• [Goal of the exercise]: From the entries below, please output exactly the lines starting at the one containing "change=resize; old=red spinning" and ending at the one containing "change=insert; new=turquoise dumbbell;", both included.

─── Dataset excerpts

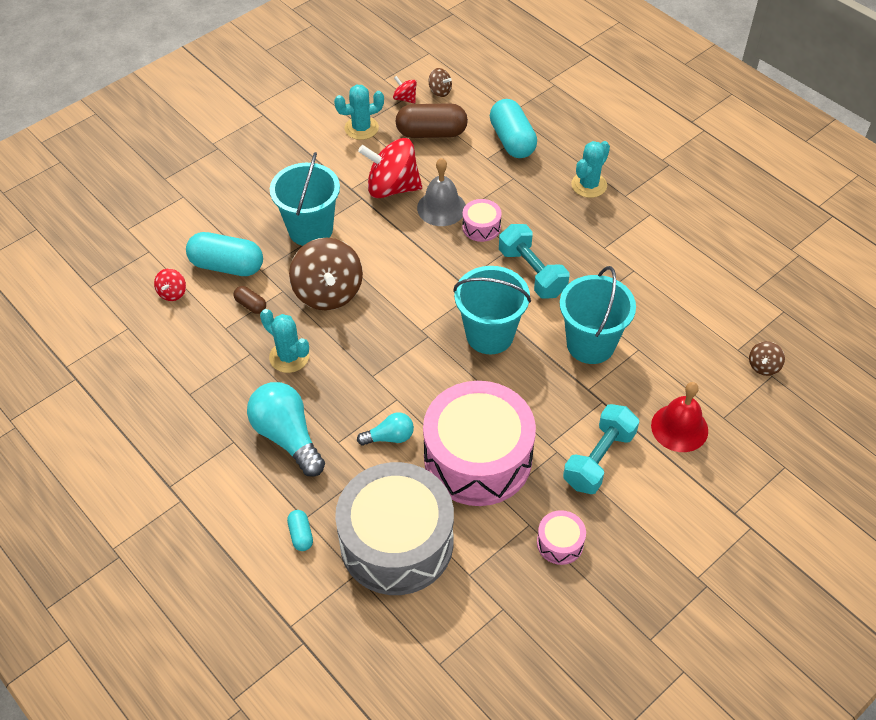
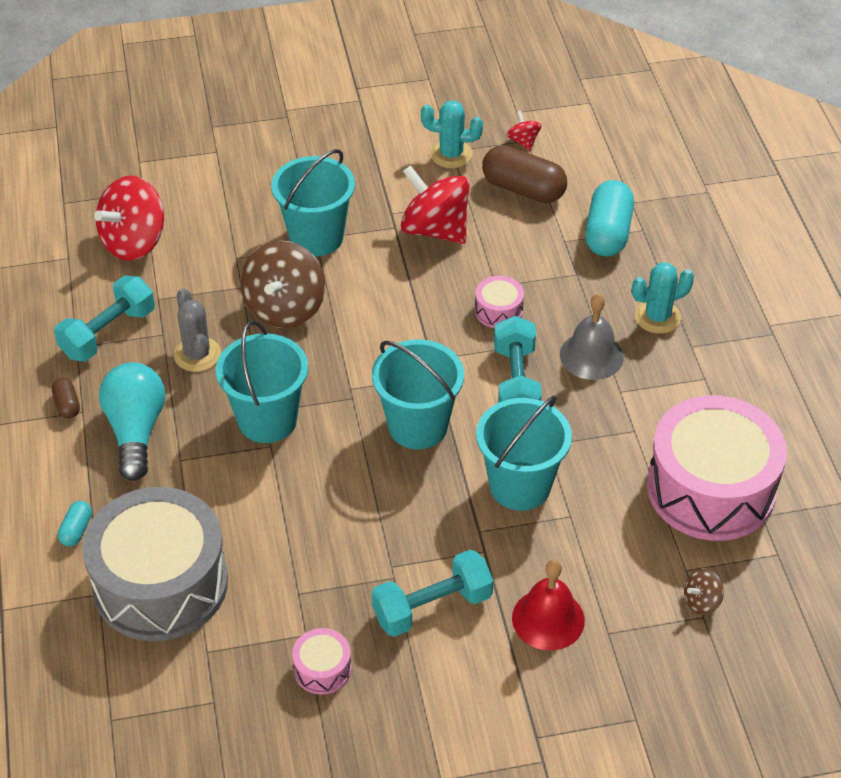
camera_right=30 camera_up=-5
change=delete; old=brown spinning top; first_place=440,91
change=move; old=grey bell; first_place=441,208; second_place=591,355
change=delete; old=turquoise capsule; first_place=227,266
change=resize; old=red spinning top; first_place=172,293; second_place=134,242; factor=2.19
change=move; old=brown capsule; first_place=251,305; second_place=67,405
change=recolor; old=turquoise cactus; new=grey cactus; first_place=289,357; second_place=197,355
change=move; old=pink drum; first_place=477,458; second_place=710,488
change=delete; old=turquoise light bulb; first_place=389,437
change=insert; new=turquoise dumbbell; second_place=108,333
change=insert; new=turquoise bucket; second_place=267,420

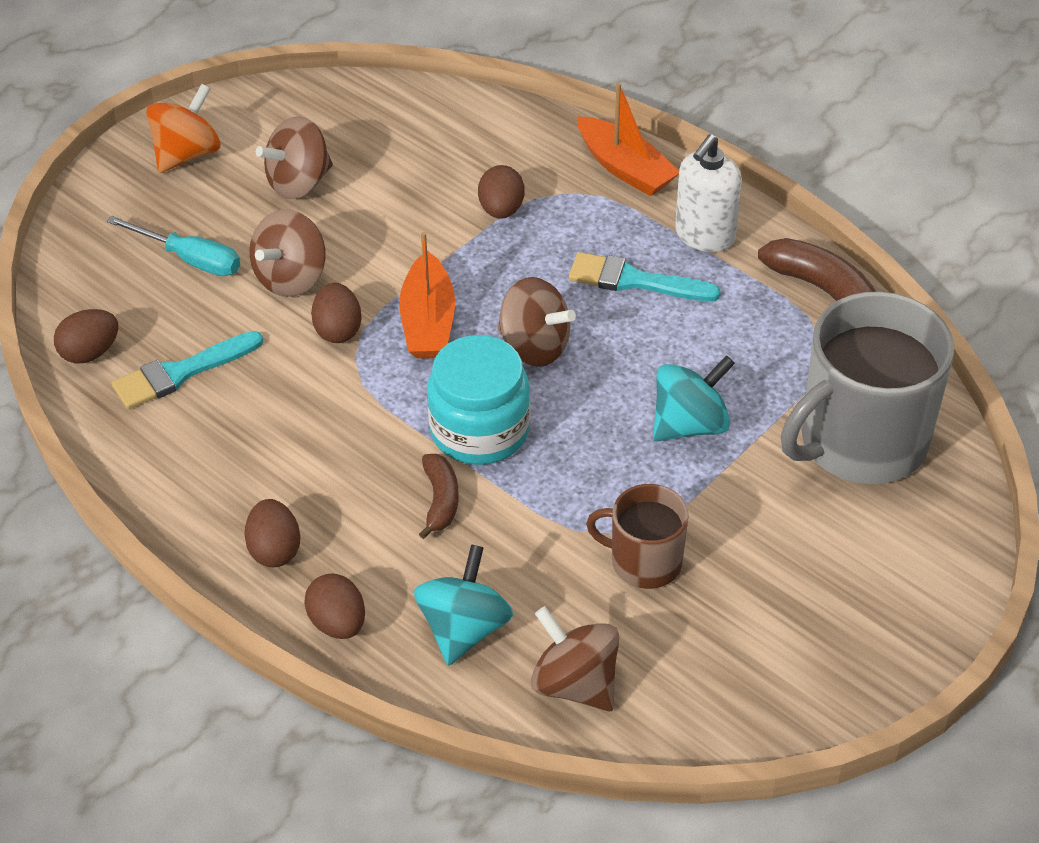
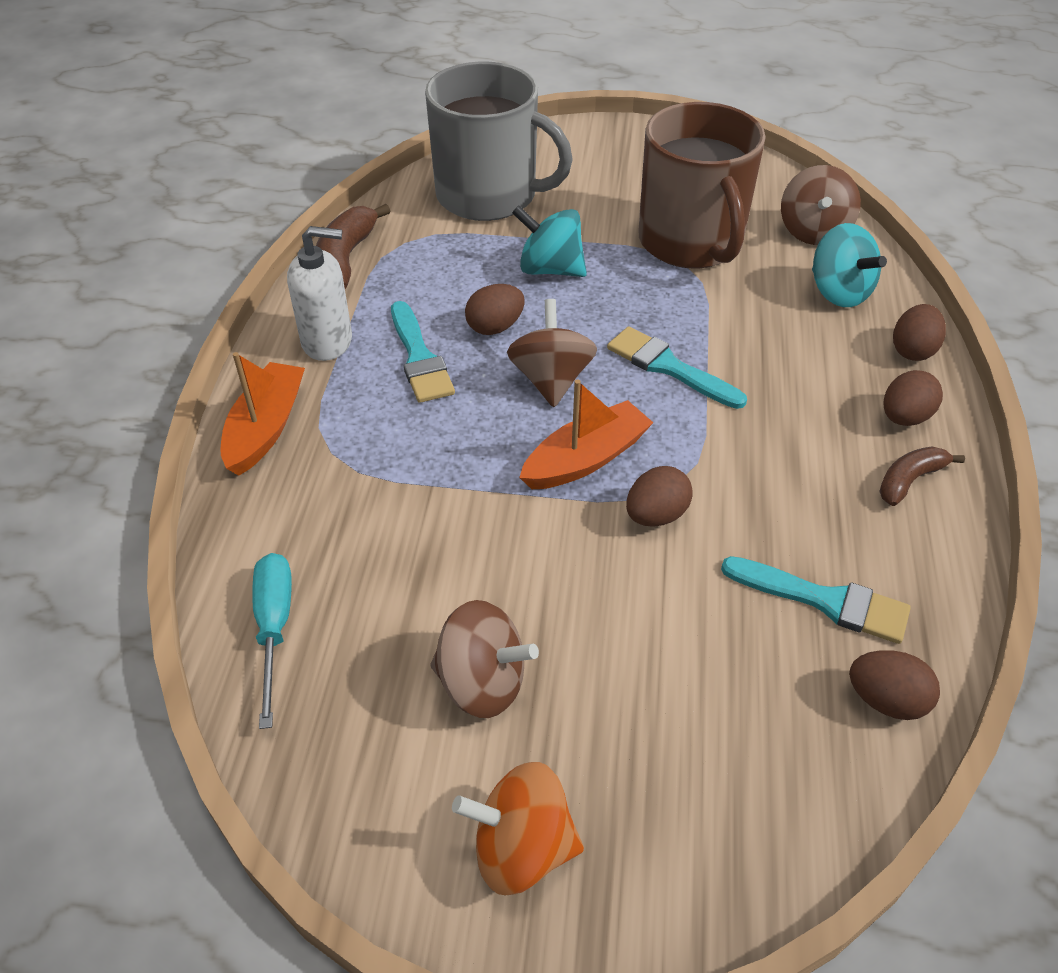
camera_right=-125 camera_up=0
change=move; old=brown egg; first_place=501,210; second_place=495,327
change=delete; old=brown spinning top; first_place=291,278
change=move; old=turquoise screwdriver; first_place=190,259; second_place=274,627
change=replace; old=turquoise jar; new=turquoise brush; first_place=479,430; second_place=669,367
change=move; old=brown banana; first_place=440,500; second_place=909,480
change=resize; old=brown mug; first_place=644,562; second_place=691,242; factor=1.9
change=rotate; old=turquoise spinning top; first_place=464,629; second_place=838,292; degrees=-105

──────
─── Dataset excerpts

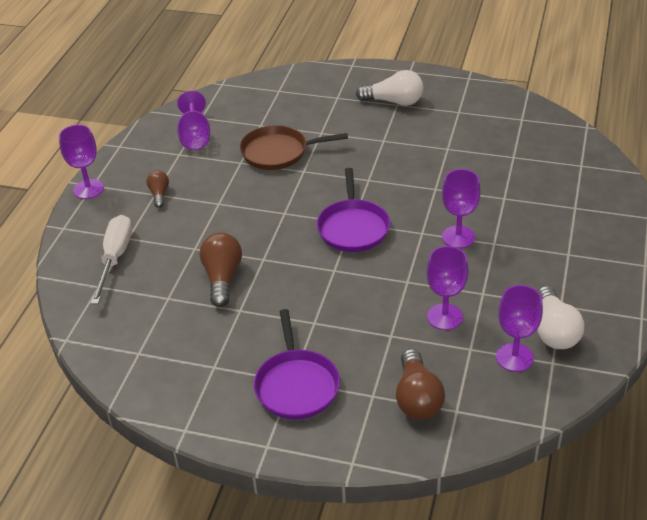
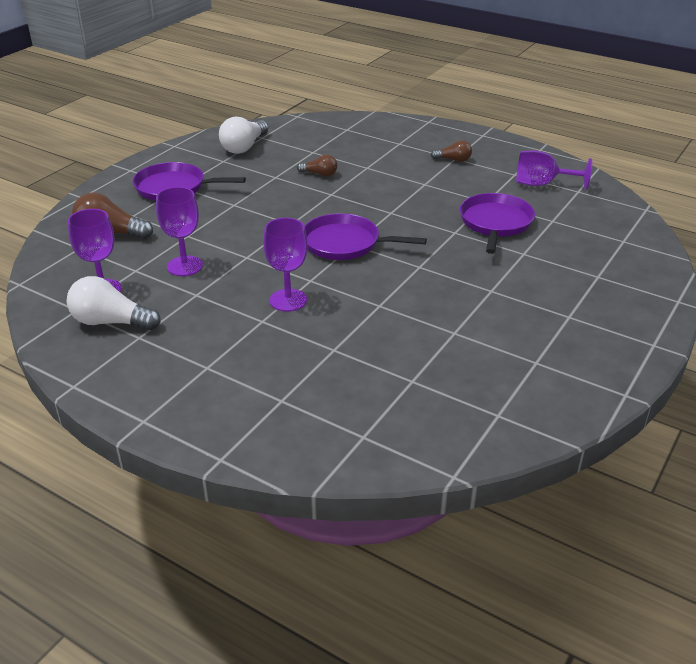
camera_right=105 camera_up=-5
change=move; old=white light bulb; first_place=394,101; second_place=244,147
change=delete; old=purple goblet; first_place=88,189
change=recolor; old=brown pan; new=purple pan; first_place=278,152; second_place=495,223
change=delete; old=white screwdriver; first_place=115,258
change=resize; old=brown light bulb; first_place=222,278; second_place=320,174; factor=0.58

──────

• [Reply to the exercise]:
change=resize; old=red spinning top; first_place=172,293; second_place=134,242; factor=2.19
change=move; old=brown capsule; first_place=251,305; second_place=67,405
change=recolor; old=turquoise cactus; new=grey cactus; first_place=289,357; second_place=197,355
change=move; old=pink drum; first_place=477,458; second_place=710,488
change=delete; old=turquoise light bulb; first_place=389,437
change=insert; new=turquoise dumbbell; second_place=108,333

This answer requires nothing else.